- **The problem**:
Give the data below again exactly as written, but without the pictures.

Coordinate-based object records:
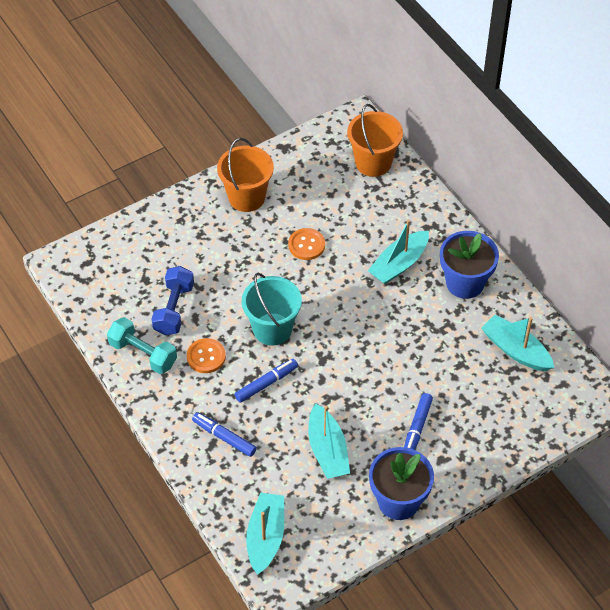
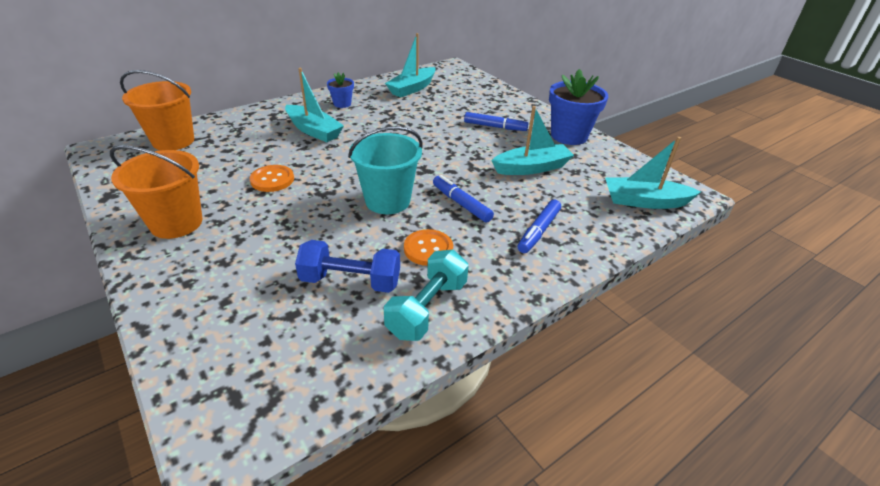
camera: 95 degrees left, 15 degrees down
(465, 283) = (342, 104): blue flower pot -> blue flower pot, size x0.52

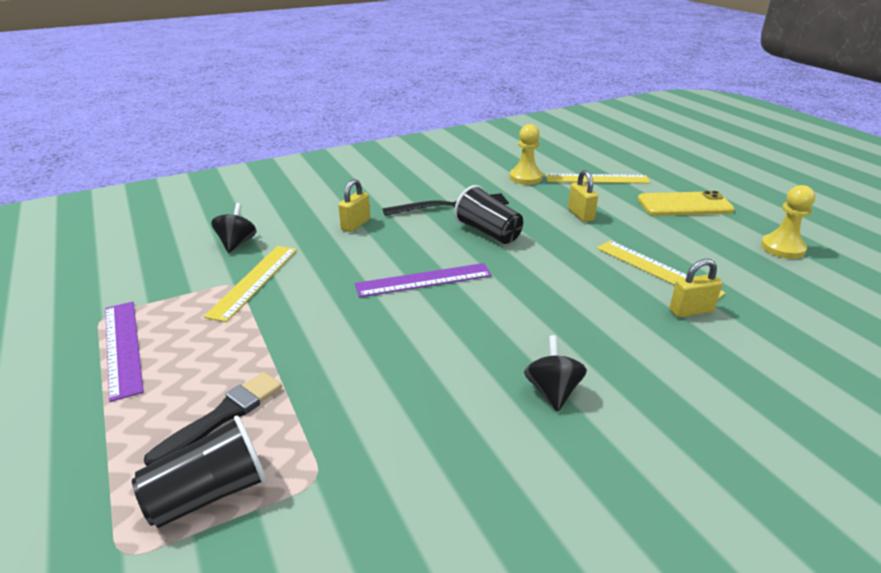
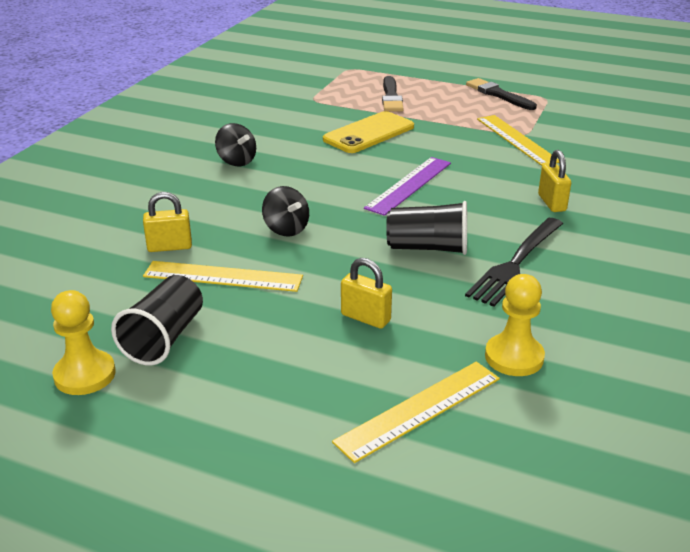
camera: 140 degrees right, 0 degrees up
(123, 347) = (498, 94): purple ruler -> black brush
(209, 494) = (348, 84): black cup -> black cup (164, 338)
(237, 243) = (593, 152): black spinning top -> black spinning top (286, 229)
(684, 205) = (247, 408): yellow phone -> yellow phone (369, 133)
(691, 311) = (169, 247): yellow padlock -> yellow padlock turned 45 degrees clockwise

- **The answer**:
camera: 95 degrees left, 15 degrees down
(465, 283) = (342, 104): blue flower pot -> blue flower pot, size x0.52

camera: 140 degrees right, 0 degrees up
(123, 347) = (498, 94): purple ruler -> black brush
(209, 494) = (348, 84): black cup -> black cup (164, 338)
(237, 243) = (593, 152): black spinning top -> black spinning top (286, 229)
(684, 205) = (247, 408): yellow phone -> yellow phone (369, 133)
(691, 311) = (169, 247): yellow padlock -> yellow padlock turned 45 degrees clockwise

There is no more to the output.